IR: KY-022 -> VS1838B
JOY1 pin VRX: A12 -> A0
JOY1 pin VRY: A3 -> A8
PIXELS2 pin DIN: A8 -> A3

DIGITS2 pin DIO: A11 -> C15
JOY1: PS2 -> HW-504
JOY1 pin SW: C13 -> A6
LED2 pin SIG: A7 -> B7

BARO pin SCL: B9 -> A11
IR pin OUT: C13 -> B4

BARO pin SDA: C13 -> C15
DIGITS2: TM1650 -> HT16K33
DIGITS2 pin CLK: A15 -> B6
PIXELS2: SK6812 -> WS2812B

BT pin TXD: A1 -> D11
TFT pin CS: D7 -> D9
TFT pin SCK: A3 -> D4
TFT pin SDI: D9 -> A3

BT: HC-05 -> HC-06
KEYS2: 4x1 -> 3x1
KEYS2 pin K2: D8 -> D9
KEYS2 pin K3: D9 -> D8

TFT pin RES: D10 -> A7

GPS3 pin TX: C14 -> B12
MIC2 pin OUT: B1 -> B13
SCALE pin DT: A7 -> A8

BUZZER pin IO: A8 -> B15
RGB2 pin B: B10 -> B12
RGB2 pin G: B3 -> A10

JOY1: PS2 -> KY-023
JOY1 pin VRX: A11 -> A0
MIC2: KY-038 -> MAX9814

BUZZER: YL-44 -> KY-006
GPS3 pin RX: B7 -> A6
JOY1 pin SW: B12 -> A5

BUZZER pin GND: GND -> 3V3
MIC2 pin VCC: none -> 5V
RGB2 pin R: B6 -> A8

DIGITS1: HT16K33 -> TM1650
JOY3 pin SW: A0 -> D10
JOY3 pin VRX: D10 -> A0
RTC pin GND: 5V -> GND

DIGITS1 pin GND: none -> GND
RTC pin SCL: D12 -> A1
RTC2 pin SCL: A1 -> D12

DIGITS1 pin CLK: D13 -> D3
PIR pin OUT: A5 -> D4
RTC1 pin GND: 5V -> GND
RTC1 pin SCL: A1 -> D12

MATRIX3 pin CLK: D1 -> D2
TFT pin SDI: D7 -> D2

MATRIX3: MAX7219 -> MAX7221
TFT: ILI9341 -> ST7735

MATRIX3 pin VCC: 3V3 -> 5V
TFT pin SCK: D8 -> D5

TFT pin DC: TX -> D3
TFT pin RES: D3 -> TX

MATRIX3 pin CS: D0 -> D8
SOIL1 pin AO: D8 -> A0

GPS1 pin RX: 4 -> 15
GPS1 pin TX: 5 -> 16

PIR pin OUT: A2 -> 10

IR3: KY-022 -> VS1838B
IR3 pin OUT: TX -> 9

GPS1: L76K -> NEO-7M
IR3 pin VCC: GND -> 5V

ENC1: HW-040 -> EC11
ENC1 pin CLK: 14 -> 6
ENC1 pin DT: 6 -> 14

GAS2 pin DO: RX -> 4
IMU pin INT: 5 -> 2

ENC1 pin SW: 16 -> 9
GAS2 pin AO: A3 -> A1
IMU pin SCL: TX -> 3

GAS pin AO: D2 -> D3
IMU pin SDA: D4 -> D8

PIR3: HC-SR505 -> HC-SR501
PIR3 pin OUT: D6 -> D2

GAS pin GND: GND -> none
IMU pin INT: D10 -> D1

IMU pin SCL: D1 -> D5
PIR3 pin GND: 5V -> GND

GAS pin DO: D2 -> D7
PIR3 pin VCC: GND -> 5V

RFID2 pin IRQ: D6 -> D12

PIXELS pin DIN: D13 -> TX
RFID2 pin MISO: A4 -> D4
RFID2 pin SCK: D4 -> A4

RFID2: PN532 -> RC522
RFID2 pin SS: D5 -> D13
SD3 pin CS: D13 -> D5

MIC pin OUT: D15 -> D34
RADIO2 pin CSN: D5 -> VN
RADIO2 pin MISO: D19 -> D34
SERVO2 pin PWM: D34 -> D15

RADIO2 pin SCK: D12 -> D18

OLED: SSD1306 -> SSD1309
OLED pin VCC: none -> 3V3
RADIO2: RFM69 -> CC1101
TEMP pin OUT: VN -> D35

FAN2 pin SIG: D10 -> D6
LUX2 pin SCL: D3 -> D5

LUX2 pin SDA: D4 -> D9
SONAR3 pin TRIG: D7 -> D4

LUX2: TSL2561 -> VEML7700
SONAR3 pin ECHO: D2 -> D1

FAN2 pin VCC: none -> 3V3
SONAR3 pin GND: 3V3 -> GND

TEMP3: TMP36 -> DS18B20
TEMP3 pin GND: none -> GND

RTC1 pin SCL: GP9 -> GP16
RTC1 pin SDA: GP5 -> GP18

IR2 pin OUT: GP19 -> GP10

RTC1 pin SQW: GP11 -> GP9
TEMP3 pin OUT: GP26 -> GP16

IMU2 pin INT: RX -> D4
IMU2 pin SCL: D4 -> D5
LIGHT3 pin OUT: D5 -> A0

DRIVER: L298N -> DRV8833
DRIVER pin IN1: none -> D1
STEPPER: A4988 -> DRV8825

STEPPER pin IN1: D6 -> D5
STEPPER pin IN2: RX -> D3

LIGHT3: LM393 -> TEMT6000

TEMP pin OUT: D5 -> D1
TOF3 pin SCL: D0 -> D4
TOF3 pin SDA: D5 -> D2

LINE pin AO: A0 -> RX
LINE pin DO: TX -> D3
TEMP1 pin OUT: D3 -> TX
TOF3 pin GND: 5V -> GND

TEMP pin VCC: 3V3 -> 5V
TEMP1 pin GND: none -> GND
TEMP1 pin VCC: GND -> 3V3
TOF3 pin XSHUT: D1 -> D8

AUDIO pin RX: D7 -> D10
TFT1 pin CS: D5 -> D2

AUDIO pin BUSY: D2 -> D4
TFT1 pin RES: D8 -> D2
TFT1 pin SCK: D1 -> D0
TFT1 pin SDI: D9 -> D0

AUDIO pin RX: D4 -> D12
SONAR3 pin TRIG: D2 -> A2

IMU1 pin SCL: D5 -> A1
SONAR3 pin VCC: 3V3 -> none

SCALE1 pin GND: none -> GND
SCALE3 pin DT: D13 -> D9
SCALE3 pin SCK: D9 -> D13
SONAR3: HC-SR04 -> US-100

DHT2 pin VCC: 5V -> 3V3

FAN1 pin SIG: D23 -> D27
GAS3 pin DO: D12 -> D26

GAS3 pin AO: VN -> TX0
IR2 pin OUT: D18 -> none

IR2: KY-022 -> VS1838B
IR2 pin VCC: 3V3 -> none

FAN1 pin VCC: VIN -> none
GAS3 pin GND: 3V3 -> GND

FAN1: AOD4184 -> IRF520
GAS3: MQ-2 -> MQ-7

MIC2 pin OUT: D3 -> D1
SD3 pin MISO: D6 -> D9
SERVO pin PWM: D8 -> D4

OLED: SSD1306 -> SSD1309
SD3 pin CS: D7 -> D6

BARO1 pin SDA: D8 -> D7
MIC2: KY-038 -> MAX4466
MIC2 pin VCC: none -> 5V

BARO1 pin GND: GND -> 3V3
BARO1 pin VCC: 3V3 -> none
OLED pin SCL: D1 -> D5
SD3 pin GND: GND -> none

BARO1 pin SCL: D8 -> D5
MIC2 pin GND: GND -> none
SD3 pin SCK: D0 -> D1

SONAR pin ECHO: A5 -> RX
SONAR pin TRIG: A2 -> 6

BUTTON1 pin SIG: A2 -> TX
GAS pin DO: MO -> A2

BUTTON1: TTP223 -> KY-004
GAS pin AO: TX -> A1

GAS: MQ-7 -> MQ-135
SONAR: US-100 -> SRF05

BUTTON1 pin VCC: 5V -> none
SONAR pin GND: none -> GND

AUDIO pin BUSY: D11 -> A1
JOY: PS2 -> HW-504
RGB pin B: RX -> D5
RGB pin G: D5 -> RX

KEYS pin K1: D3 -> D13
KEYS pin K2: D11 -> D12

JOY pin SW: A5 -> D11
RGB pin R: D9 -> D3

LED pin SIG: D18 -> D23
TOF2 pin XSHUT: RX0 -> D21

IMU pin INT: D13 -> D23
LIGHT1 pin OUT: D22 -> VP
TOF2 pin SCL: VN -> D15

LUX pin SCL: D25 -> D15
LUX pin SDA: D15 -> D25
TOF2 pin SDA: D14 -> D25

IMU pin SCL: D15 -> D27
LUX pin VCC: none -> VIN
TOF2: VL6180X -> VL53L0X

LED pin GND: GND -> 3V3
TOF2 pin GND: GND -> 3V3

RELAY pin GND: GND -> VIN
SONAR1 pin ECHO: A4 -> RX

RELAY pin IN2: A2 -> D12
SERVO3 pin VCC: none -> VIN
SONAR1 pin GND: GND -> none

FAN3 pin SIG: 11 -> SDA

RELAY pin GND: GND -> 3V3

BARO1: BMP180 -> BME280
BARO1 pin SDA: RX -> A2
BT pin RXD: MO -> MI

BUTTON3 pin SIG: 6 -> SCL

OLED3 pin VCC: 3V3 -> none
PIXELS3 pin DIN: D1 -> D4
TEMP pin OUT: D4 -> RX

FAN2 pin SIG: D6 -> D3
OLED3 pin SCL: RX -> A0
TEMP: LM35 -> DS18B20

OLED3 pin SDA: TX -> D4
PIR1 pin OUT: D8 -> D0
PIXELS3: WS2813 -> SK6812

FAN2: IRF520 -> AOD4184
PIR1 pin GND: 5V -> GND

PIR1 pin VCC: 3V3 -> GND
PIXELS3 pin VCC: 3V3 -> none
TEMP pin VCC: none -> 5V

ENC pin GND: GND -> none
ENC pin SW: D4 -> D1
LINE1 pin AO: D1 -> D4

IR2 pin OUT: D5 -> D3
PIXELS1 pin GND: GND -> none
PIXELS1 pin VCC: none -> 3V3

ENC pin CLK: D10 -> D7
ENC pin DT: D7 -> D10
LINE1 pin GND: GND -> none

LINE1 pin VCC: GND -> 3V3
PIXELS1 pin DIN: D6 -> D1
=-=-=-=-=
__TASK DESCRIPTION__. Beginning with the line that holds "SONAR: US-100 -> SRF05" and ending with the last line of the listing, output every line exactly. Leave out everything else.

__RESULT BELOW__.
SONAR: US-100 -> SRF05

BUTTON1 pin VCC: 5V -> none
SONAR pin GND: none -> GND

AUDIO pin BUSY: D11 -> A1
JOY: PS2 -> HW-504
RGB pin B: RX -> D5
RGB pin G: D5 -> RX

KEYS pin K1: D3 -> D13
KEYS pin K2: D11 -> D12

JOY pin SW: A5 -> D11
RGB pin R: D9 -> D3

LED pin SIG: D18 -> D23
TOF2 pin XSHUT: RX0 -> D21

IMU pin INT: D13 -> D23
LIGHT1 pin OUT: D22 -> VP
TOF2 pin SCL: VN -> D15

LUX pin SCL: D25 -> D15
LUX pin SDA: D15 -> D25
TOF2 pin SDA: D14 -> D25

IMU pin SCL: D15 -> D27
LUX pin VCC: none -> VIN
TOF2: VL6180X -> VL53L0X

LED pin GND: GND -> 3V3
TOF2 pin GND: GND -> 3V3

RELAY pin GND: GND -> VIN
SONAR1 pin ECHO: A4 -> RX

RELAY pin IN2: A2 -> D12
SERVO3 pin VCC: none -> VIN
SONAR1 pin GND: GND -> none

FAN3 pin SIG: 11 -> SDA

RELAY pin GND: GND -> 3V3

BARO1: BMP180 -> BME280
BARO1 pin SDA: RX -> A2
BT pin RXD: MO -> MI

BUTTON3 pin SIG: 6 -> SCL

OLED3 pin VCC: 3V3 -> none
PIXELS3 pin DIN: D1 -> D4
TEMP pin OUT: D4 -> RX

FAN2 pin SIG: D6 -> D3
OLED3 pin SCL: RX -> A0
TEMP: LM35 -> DS18B20

OLED3 pin SDA: TX -> D4
PIR1 pin OUT: D8 -> D0
PIXELS3: WS2813 -> SK6812

FAN2: IRF520 -> AOD4184
PIR1 pin GND: 5V -> GND

PIR1 pin VCC: 3V3 -> GND
PIXELS3 pin VCC: 3V3 -> none
TEMP pin VCC: none -> 5V

ENC pin GND: GND -> none
ENC pin SW: D4 -> D1
LINE1 pin AO: D1 -> D4

IR2 pin OUT: D5 -> D3
PIXELS1 pin GND: GND -> none
PIXELS1 pin VCC: none -> 3V3

ENC pin CLK: D10 -> D7
ENC pin DT: D7 -> D10
LINE1 pin GND: GND -> none

LINE1 pin VCC: GND -> 3V3
PIXELS1 pin DIN: D6 -> D1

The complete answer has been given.